# Assignment:
In the material below, find the line containing "FAN3: D4184 -> IRF520" and the line containing "SD pin VCC: 3V3 -> none", then reproduce exactly both of them and every line between, and nothing else.

# Provided entries:
*****

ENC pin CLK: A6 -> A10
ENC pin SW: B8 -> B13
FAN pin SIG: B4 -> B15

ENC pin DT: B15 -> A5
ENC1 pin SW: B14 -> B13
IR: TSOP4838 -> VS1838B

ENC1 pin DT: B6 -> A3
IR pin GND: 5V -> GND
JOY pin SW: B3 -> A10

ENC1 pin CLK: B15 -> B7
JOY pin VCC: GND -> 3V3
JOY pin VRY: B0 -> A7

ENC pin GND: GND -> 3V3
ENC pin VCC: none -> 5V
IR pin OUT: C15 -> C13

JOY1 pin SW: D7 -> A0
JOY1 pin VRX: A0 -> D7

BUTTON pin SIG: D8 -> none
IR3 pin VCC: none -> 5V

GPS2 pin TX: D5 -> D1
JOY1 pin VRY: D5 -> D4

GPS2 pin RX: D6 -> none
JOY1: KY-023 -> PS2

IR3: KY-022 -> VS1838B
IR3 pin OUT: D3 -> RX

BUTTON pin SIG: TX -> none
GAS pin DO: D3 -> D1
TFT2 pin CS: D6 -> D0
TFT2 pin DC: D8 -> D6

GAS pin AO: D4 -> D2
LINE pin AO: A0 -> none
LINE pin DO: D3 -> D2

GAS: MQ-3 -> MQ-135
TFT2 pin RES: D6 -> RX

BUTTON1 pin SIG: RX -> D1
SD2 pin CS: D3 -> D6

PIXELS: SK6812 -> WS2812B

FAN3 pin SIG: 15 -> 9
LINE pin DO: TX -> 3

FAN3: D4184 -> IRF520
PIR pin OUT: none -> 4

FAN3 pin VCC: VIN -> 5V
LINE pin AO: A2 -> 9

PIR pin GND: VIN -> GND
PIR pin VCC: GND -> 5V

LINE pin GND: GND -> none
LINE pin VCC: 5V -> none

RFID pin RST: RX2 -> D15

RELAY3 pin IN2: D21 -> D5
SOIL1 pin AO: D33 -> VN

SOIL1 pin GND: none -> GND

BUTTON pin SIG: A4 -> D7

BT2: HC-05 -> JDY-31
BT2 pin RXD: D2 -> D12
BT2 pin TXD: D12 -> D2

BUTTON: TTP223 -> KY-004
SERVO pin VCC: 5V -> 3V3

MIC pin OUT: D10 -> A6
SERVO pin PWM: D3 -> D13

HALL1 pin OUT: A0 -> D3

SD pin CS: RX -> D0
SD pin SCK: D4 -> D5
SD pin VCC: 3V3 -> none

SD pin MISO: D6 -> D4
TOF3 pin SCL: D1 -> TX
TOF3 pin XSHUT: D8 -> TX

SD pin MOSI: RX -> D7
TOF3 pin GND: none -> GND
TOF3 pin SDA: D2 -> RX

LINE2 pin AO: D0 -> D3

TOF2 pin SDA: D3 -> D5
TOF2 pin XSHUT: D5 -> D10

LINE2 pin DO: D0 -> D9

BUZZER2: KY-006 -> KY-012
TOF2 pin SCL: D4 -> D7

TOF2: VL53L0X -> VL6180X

*****

# Written answer:
FAN3: D4184 -> IRF520
PIR pin OUT: none -> 4

FAN3 pin VCC: VIN -> 5V
LINE pin AO: A2 -> 9

PIR pin GND: VIN -> GND
PIR pin VCC: GND -> 5V

LINE pin GND: GND -> none
LINE pin VCC: 5V -> none

RFID pin RST: RX2 -> D15

RELAY3 pin IN2: D21 -> D5
SOIL1 pin AO: D33 -> VN

SOIL1 pin GND: none -> GND

BUTTON pin SIG: A4 -> D7

BT2: HC-05 -> JDY-31
BT2 pin RXD: D2 -> D12
BT2 pin TXD: D12 -> D2

BUTTON: TTP223 -> KY-004
SERVO pin VCC: 5V -> 3V3

MIC pin OUT: D10 -> A6
SERVO pin PWM: D3 -> D13

HALL1 pin OUT: A0 -> D3

SD pin CS: RX -> D0
SD pin SCK: D4 -> D5
SD pin VCC: 3V3 -> none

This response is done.